◆ ACTIVITY: Every line in the records below between the one holding "red brick D4:F4" and the one holding "grey brick K2", inclusive, is to be set down exactly; all other lines are to be left out.
[SOURCE DATA]
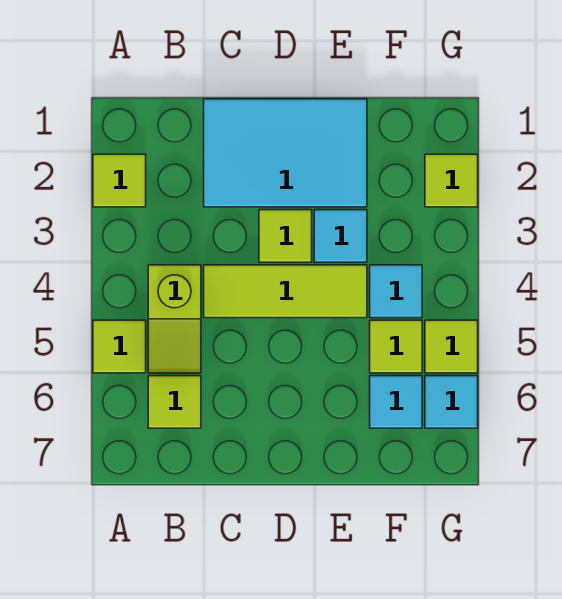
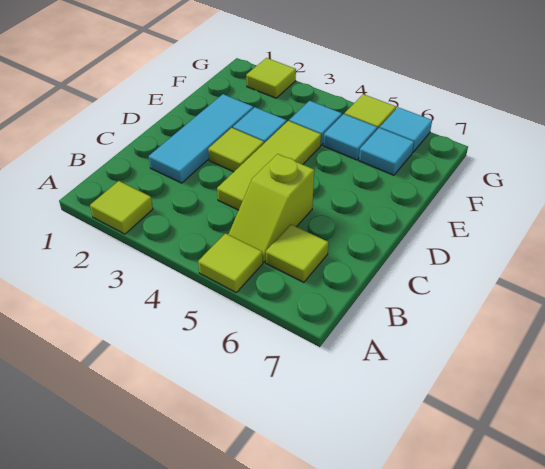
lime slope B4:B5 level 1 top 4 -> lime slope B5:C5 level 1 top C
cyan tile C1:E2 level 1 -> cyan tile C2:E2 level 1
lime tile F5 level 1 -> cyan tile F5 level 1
[/SOURCE DATA]
[SOURCE DATA]
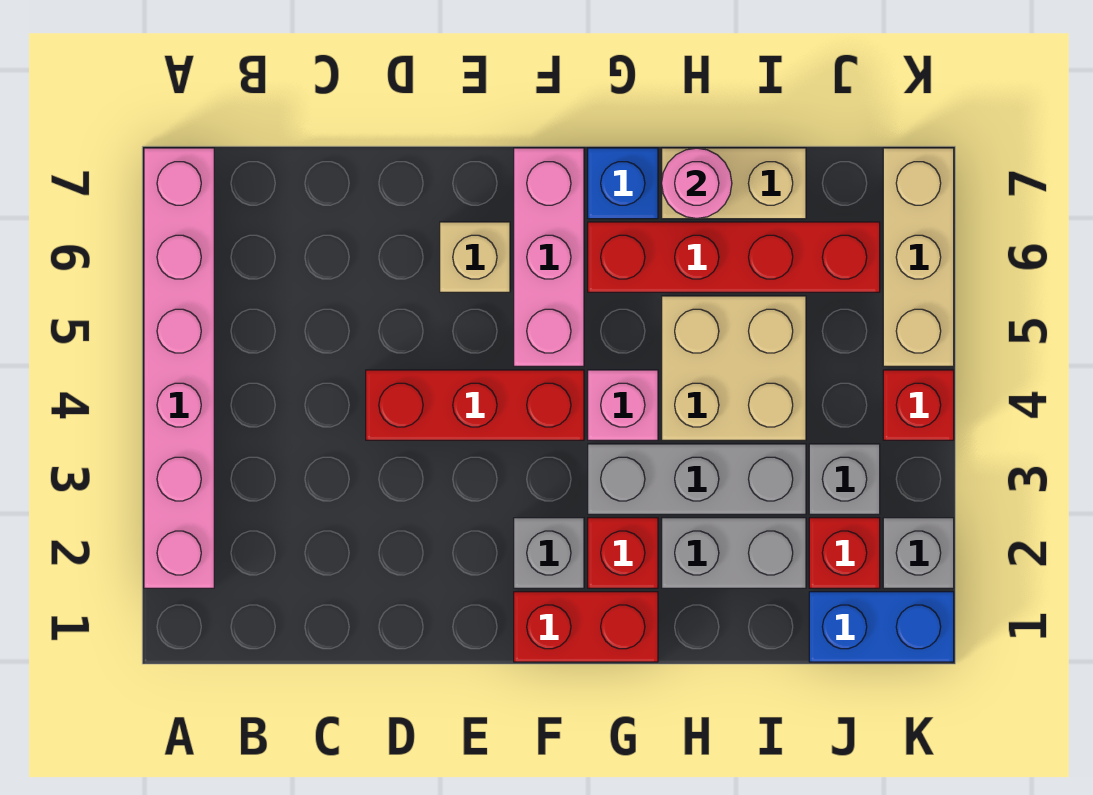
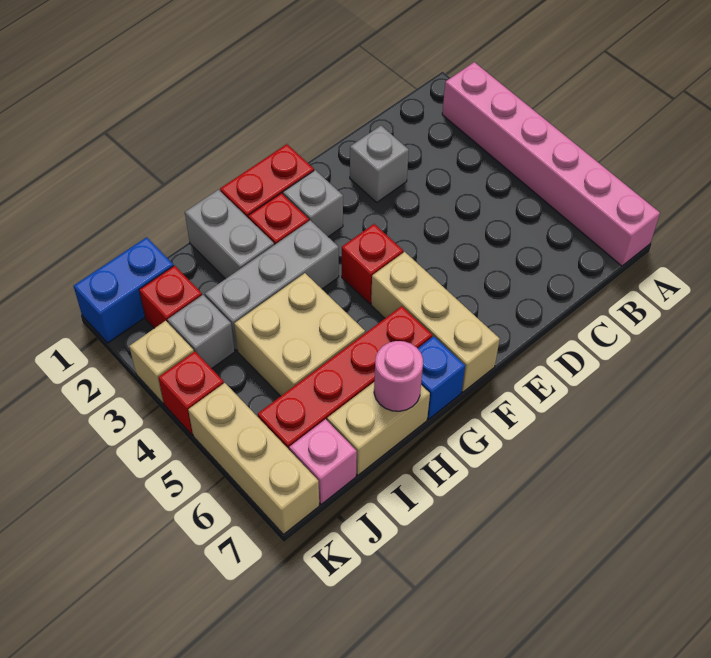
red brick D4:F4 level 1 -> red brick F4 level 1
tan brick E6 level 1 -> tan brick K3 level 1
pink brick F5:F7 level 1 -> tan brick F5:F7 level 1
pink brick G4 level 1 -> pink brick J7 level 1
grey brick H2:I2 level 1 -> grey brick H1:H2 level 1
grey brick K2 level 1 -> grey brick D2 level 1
[/SOURCE DATA]
◆ ANSWER SPACE:
red brick D4:F4 level 1 -> red brick F4 level 1
tan brick E6 level 1 -> tan brick K3 level 1
pink brick F5:F7 level 1 -> tan brick F5:F7 level 1
pink brick G4 level 1 -> pink brick J7 level 1
grey brick H2:I2 level 1 -> grey brick H1:H2 level 1
grey brick K2 level 1 -> grey brick D2 level 1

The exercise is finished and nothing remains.